■ **Task statement**: Everything in the listing below should be written out again exactly, except the pictures.

■ **Raw data**:
+++++

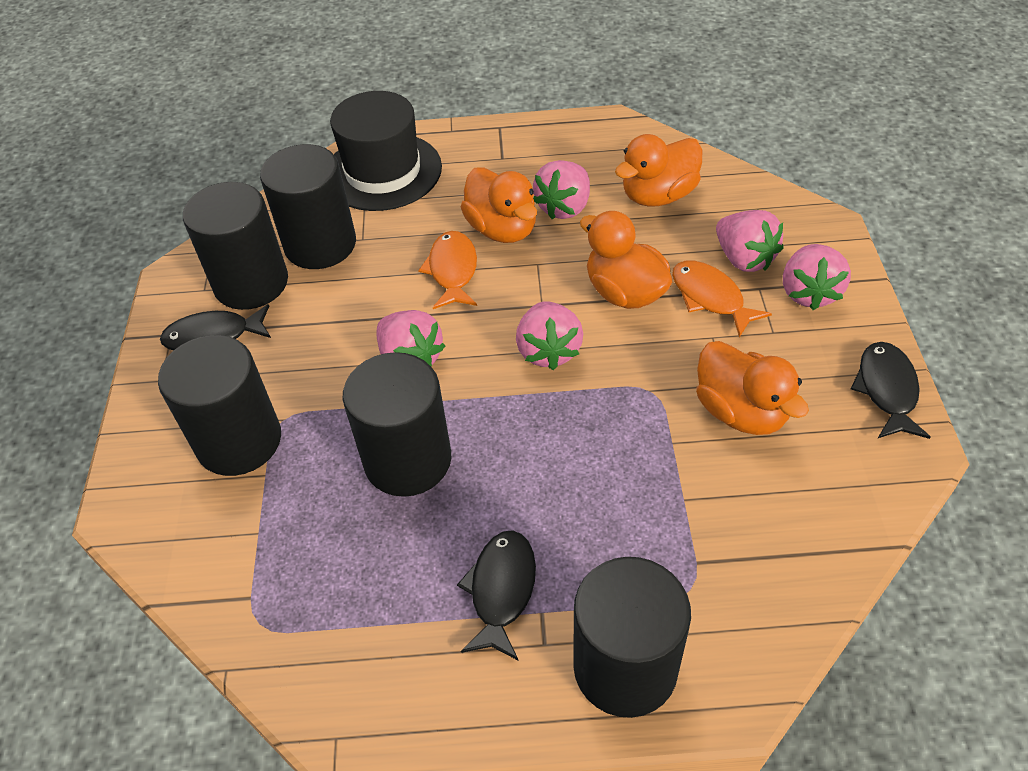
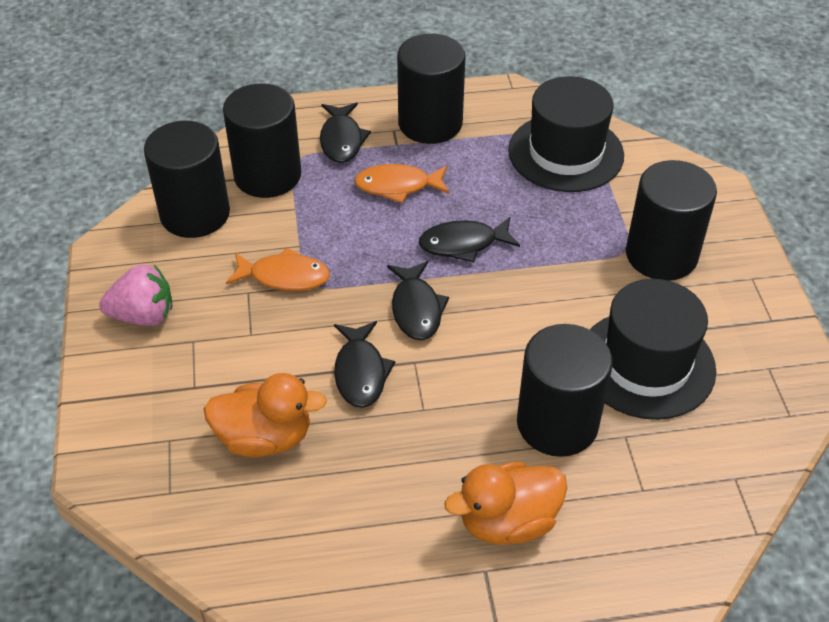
black fish: 3 -> 4
black hat: 1 -> 2
orange duck: 4 -> 2
pink strawberry: 5 -> 1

+++++

■ **Answer to the exercise**:
black fish: 3 -> 4
black hat: 1 -> 2
orange duck: 4 -> 2
pink strawberry: 5 -> 1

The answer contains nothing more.